Could you reproduce, from the records below, everything from the line with "green egg: 6 -> 5" down to the line with "yellow box: 5 -> 1", keeping both of those lines and changing nothing?

» Input records:
====
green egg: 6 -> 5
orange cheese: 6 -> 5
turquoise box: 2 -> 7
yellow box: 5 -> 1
====
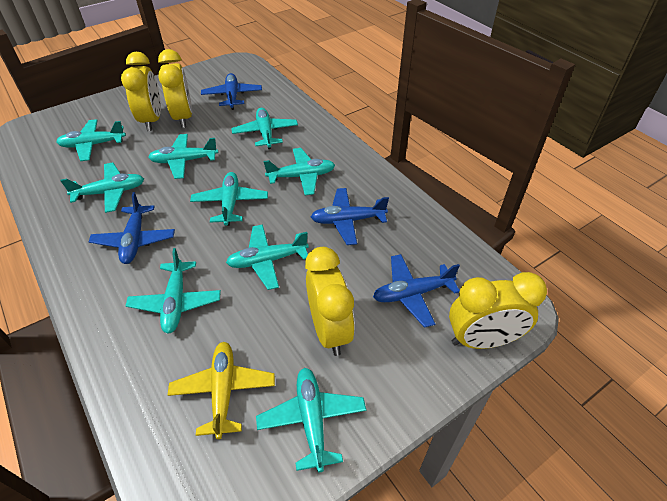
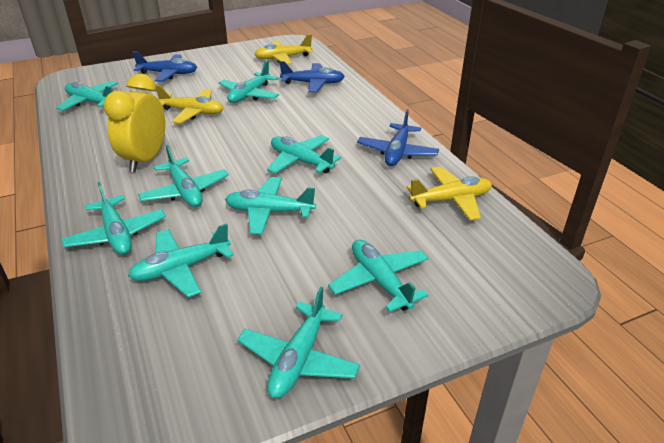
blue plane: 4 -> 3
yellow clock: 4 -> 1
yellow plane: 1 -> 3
====
» Exercise output:
green egg: 6 -> 5
orange cheese: 6 -> 5
turquoise box: 2 -> 7
yellow box: 5 -> 1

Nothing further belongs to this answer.